DESCRIPTION OF THE TASK: Word for word, set down every line of the entries below from the line with "orange traffic cone" to the line with "yellow capsule (221,56,287,94)", including both, and no other line.

DATA EXCERPTS:

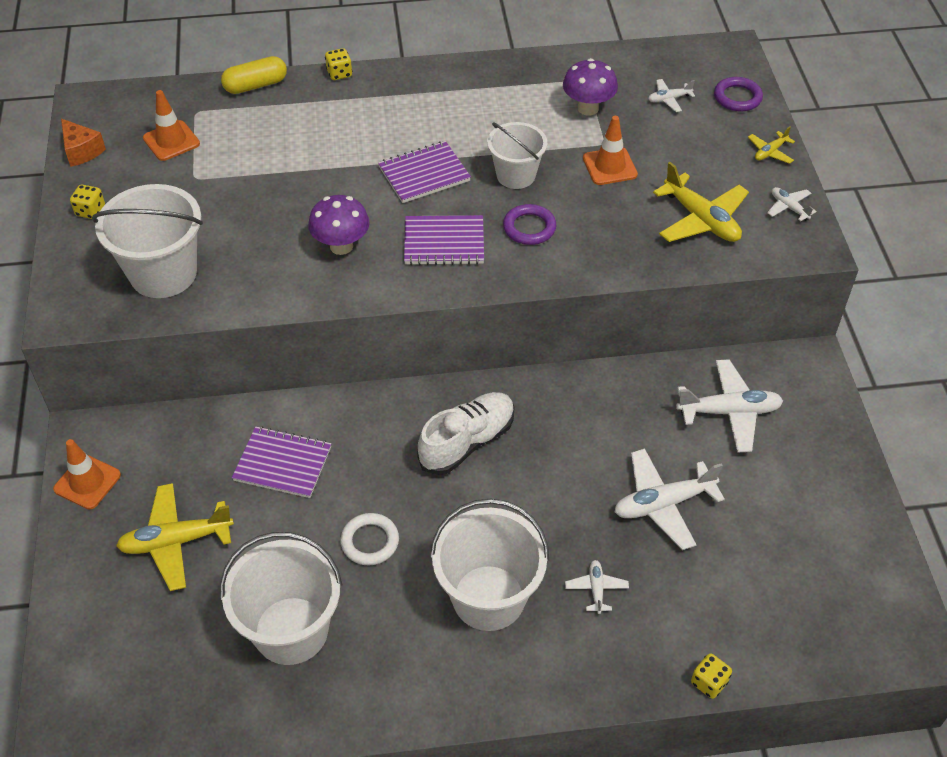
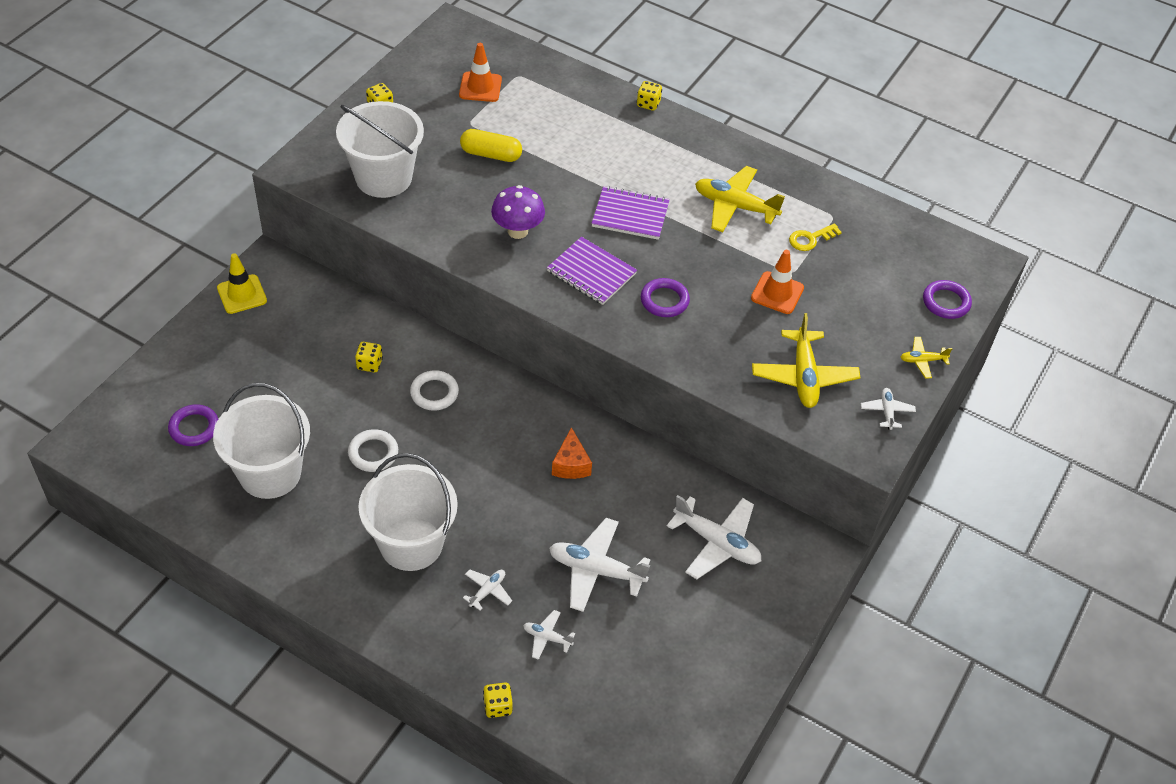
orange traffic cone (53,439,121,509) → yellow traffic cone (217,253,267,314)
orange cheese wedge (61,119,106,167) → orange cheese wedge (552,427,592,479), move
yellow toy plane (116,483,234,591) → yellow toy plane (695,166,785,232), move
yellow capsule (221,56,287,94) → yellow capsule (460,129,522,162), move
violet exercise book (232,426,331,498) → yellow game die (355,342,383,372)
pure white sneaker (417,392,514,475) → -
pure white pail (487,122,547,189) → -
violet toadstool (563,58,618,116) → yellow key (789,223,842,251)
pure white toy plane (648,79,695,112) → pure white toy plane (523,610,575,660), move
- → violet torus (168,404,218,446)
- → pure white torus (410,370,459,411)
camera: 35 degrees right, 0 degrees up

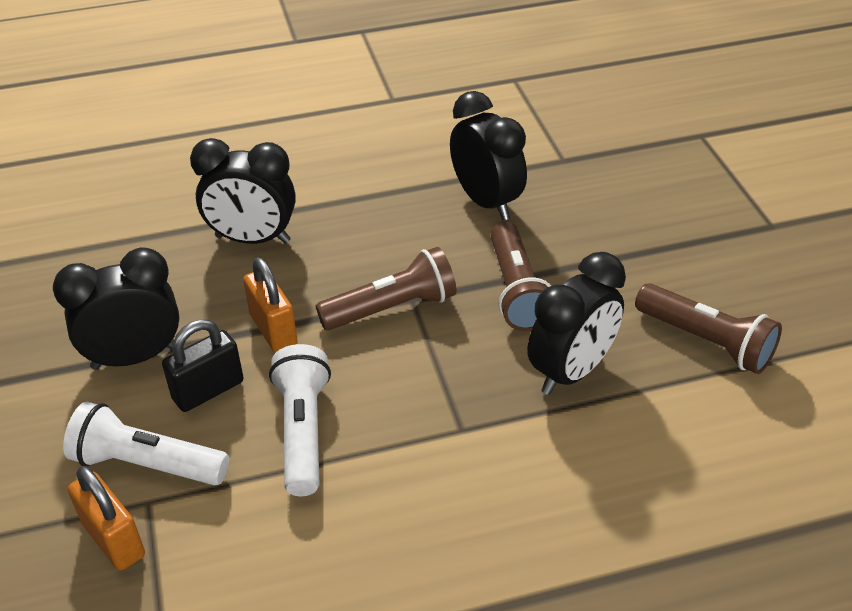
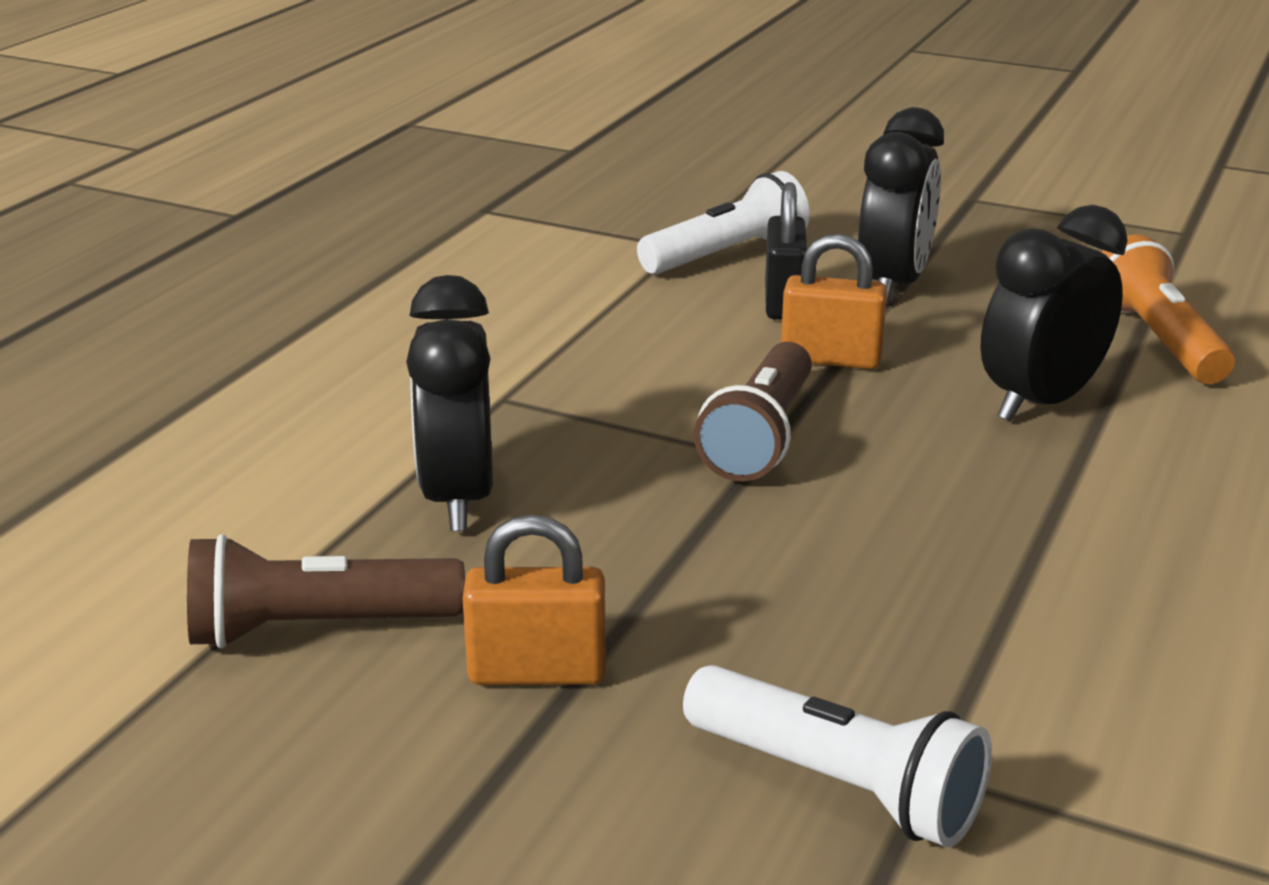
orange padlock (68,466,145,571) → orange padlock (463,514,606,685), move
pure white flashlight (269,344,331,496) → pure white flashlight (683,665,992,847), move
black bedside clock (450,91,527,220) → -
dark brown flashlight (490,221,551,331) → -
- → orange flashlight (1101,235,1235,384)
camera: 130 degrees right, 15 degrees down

--

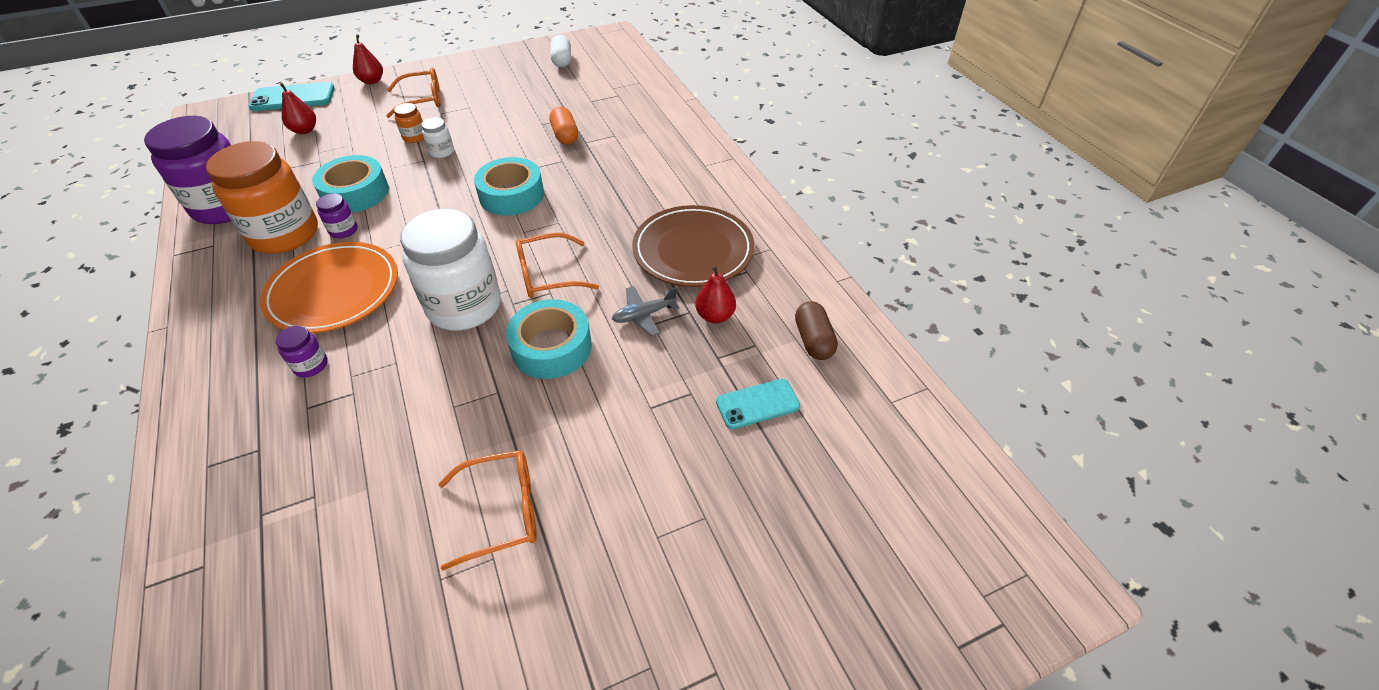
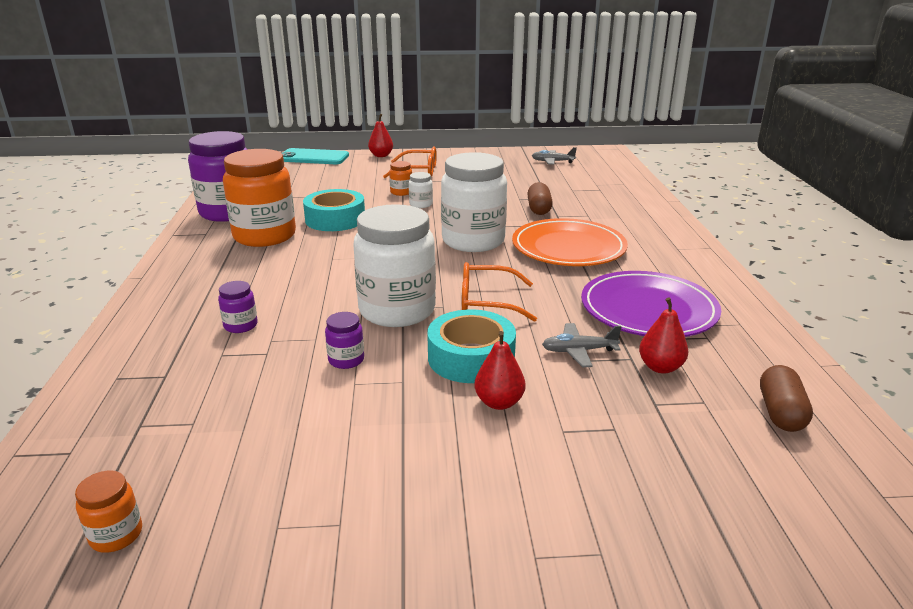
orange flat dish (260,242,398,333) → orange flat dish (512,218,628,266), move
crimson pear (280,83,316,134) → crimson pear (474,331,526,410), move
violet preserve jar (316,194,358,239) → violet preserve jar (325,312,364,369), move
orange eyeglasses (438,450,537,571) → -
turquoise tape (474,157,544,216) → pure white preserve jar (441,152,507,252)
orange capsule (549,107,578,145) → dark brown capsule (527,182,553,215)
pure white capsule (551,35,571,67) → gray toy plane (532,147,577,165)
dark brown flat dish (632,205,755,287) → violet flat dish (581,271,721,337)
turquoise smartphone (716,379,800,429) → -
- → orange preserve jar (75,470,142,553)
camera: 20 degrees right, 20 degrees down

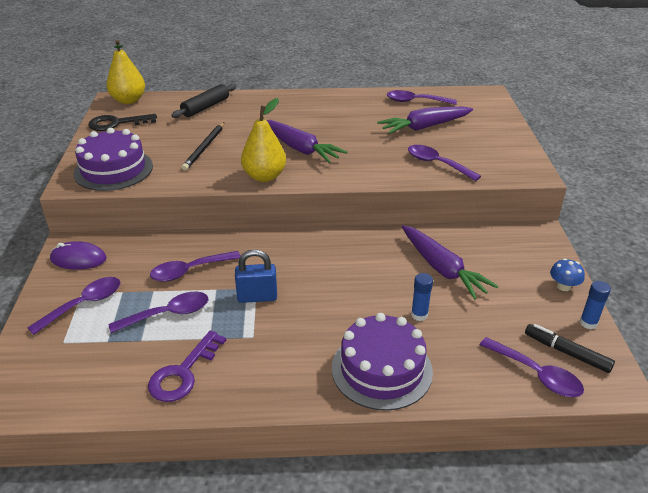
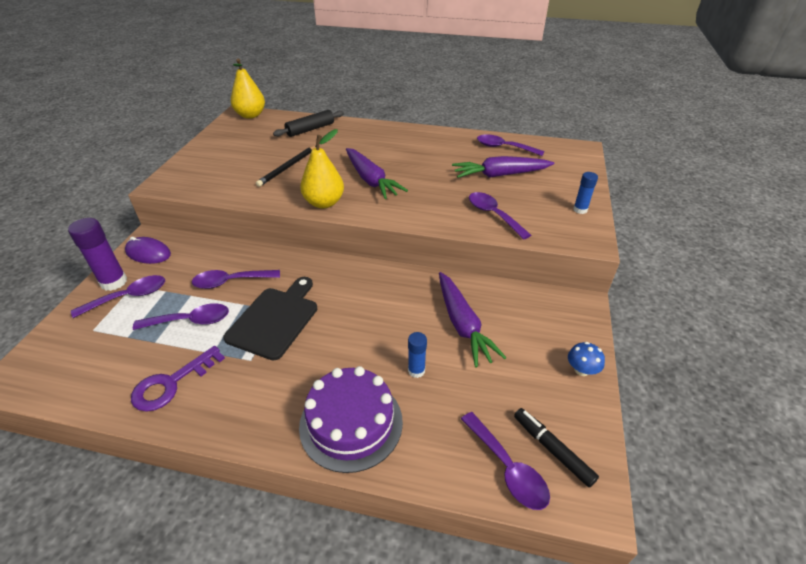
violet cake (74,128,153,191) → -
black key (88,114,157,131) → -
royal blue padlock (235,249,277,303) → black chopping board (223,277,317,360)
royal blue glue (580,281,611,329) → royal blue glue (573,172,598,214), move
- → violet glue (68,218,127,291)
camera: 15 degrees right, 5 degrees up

--

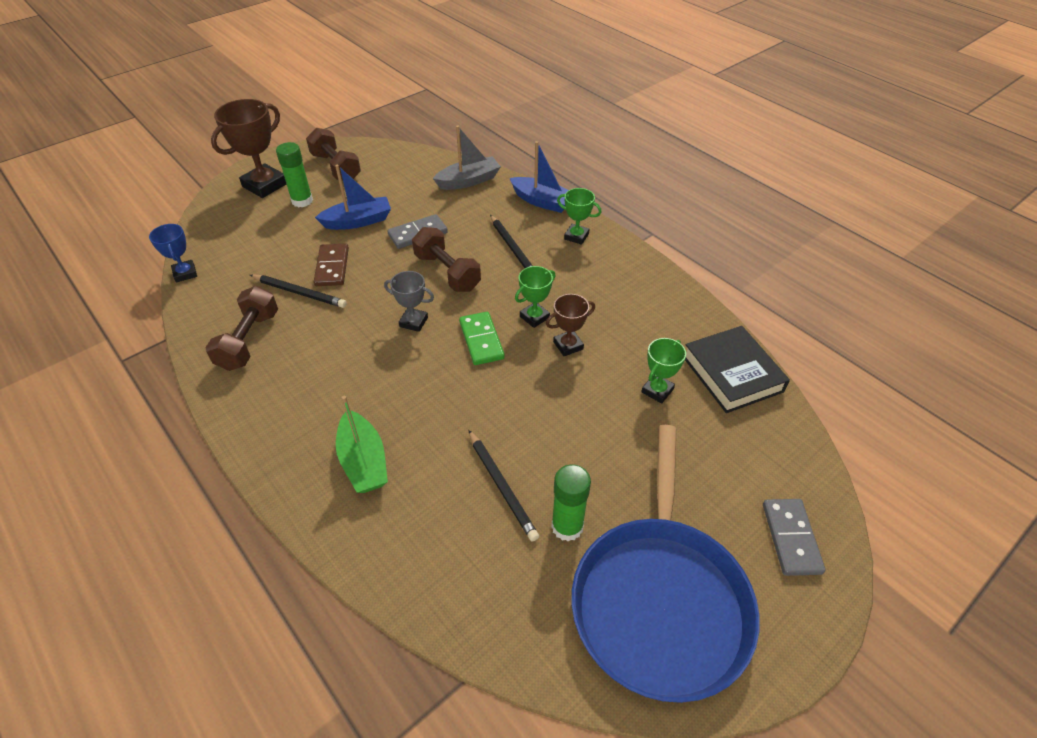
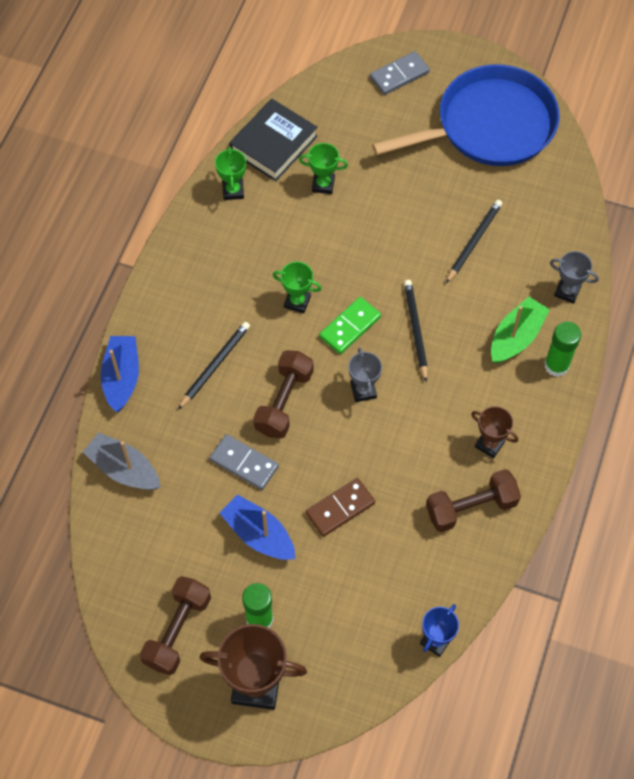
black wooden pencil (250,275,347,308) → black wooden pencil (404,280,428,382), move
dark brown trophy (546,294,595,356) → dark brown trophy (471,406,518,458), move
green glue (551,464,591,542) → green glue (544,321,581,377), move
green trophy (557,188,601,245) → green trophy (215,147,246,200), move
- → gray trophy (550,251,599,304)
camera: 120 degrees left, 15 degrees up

RESULT OF THIS EXERCISE:
orange traffic cone (53,439,121,509) → yellow traffic cone (217,253,267,314)
orange cheese wedge (61,119,106,167) → orange cheese wedge (552,427,592,479), move
yellow toy plane (116,483,234,591) → yellow toy plane (695,166,785,232), move
yellow capsule (221,56,287,94) → yellow capsule (460,129,522,162), move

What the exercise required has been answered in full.